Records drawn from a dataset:

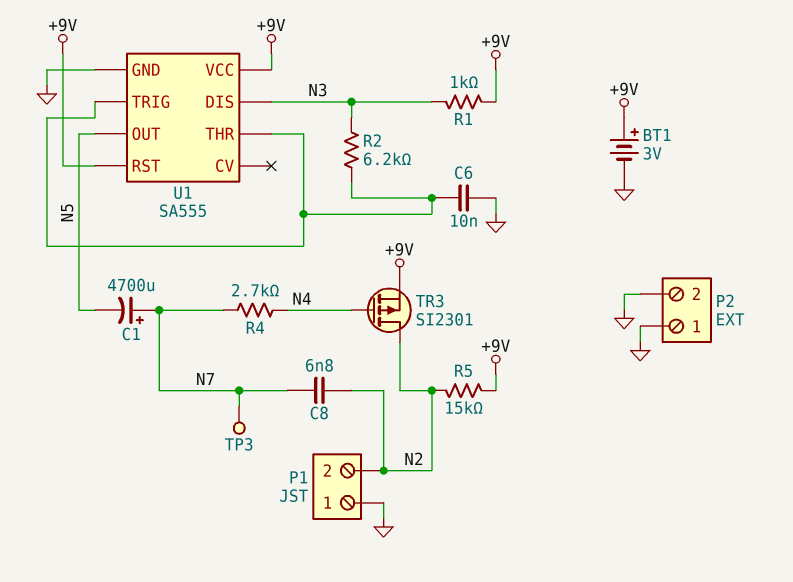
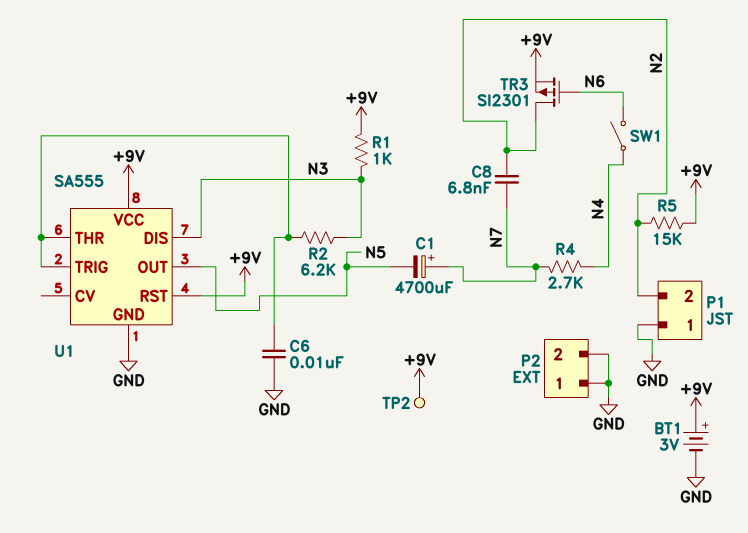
SW1: none -> switch (N4, N6)
TP2: none -> test point (+9V)
TP3: test point (N7) -> none
TR3: PMOS SI2301 (G N4, D N2, S +9V) -> PMOS SI2301 (G N6, D N2, S +9V)

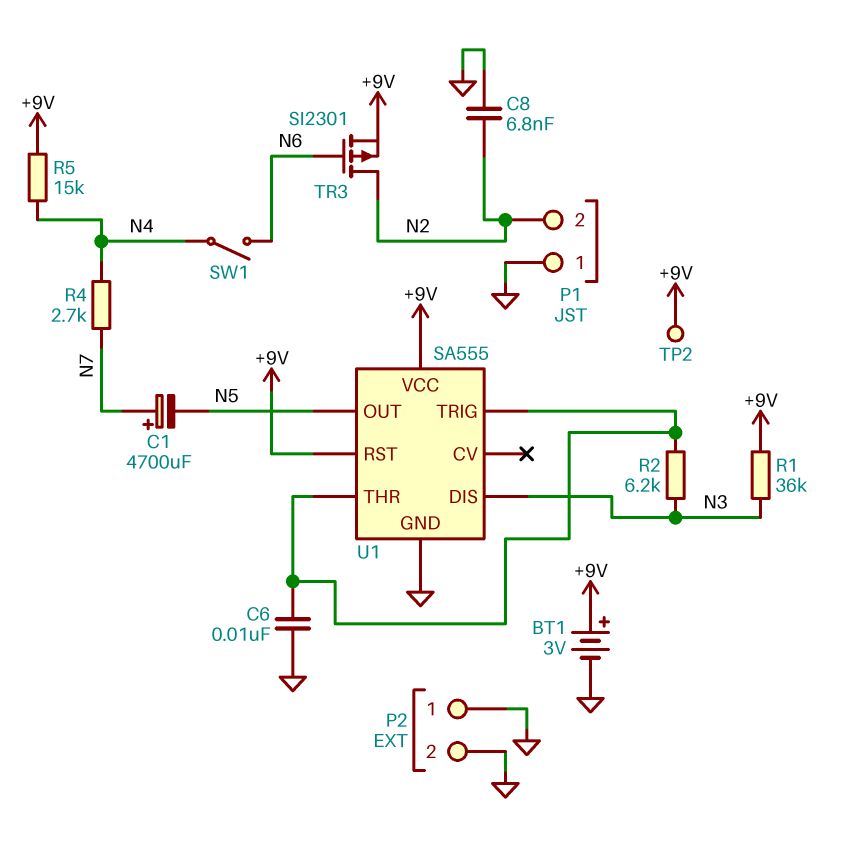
C8: 6.8nF (N2, N7) -> 6.8nF (GND, N2)
R1: 1k (+9V, N3) -> 36k (+9V, N3)
R5: 15k (+9V, N2) -> 15k (+9V, N4)

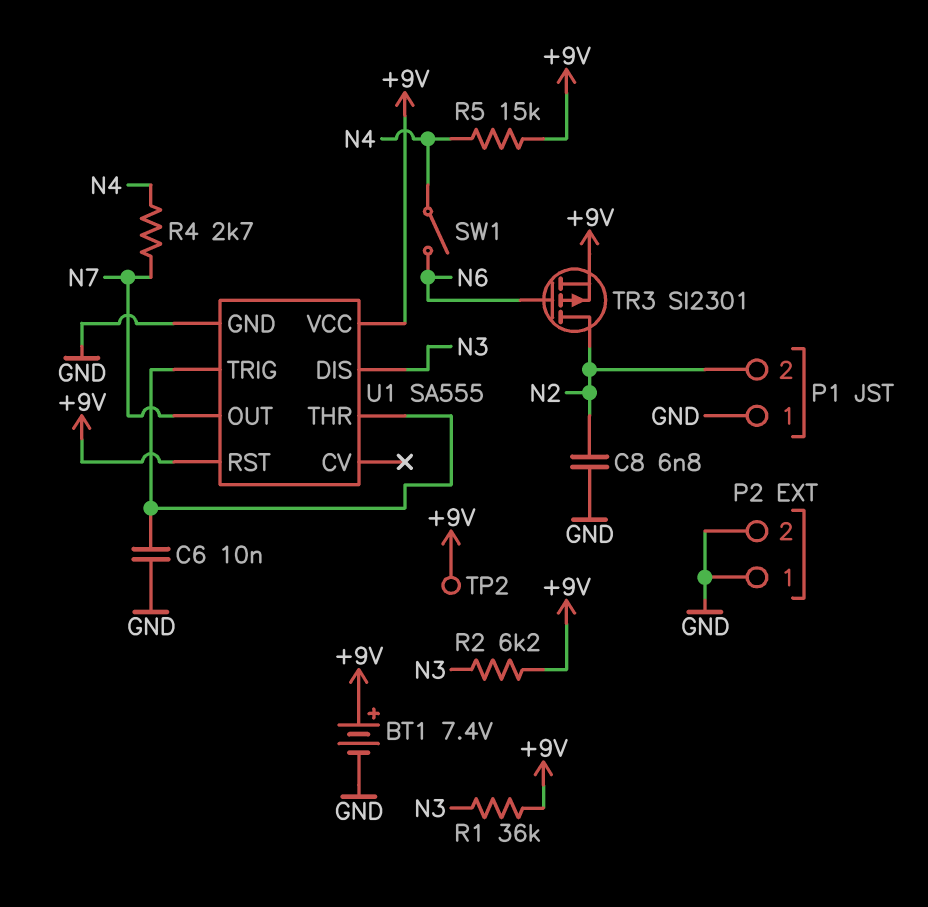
BT1: 3V (plus +9V, minus GND) -> 7.4V (plus +9V, minus GND)
C1: 4700uF (plus N7, minus N5) -> none
R2: 6.2k (N3, U1/THR) -> 6.2k (+9V, N3)
U1 pin OUT: N5 -> N7

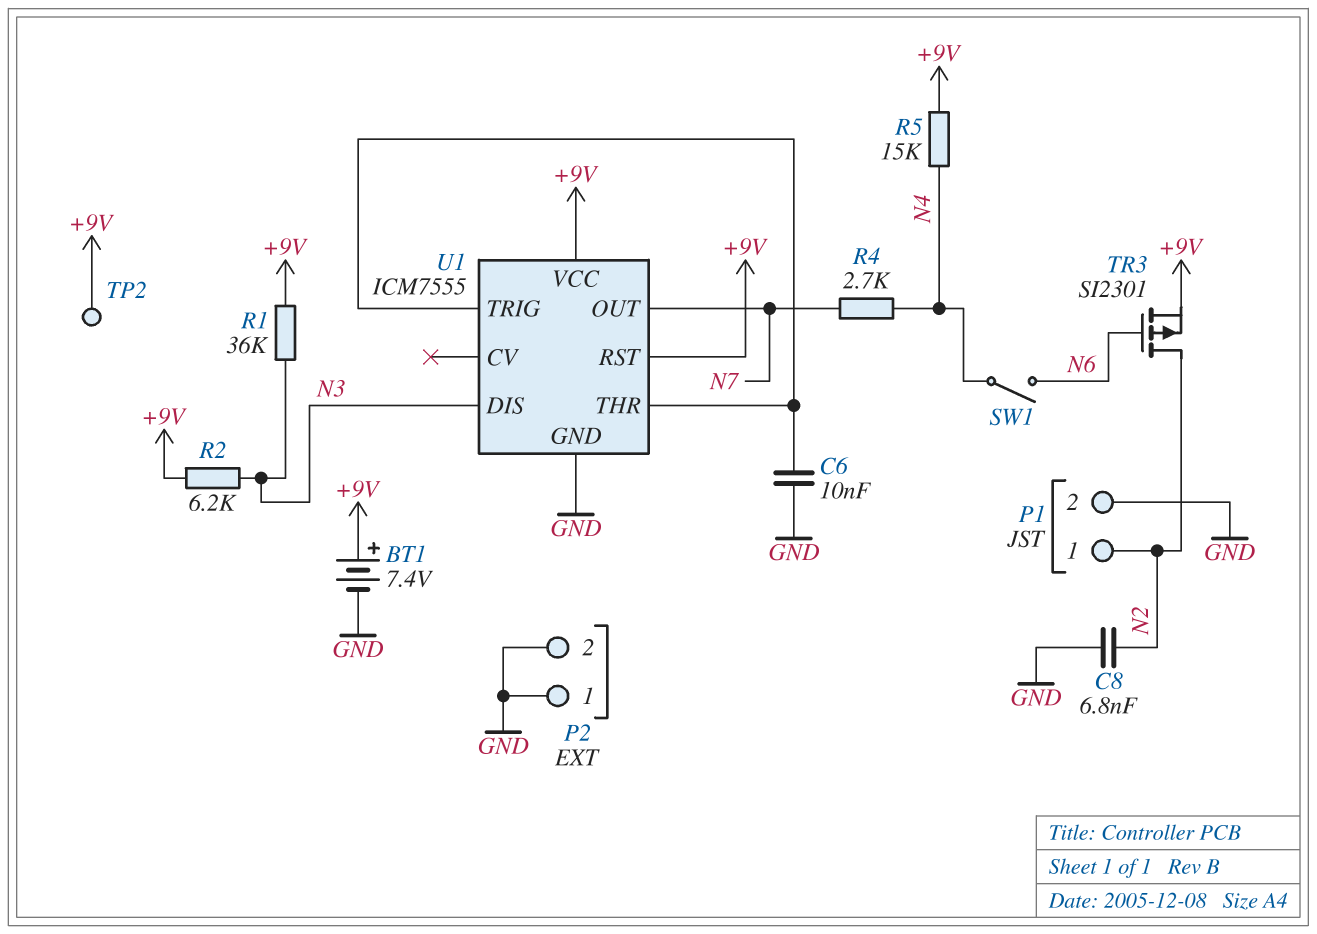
P1 pin 1: GND -> N2
P1 pin 2: N2 -> GND
U1: SA555 -> ICM7555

> **WHAT YOU WILL DO**: Please reproduce, word for word, only the lines from the line that holds "TP2: none -> test point (+9V)" through the final line of the entries above, omitting any pictures.

> **ANSWER TO THE EXERCISE**:
TP2: none -> test point (+9V)
TP3: test point (N7) -> none
TR3: PMOS SI2301 (G N4, D N2, S +9V) -> PMOS SI2301 (G N6, D N2, S +9V)

C8: 6.8nF (N2, N7) -> 6.8nF (GND, N2)
R1: 1k (+9V, N3) -> 36k (+9V, N3)
R5: 15k (+9V, N2) -> 15k (+9V, N4)

BT1: 3V (plus +9V, minus GND) -> 7.4V (plus +9V, minus GND)
C1: 4700uF (plus N7, minus N5) -> none
R2: 6.2k (N3, U1/THR) -> 6.2k (+9V, N3)
U1 pin OUT: N5 -> N7

P1 pin 1: GND -> N2
P1 pin 2: N2 -> GND
U1: SA555 -> ICM7555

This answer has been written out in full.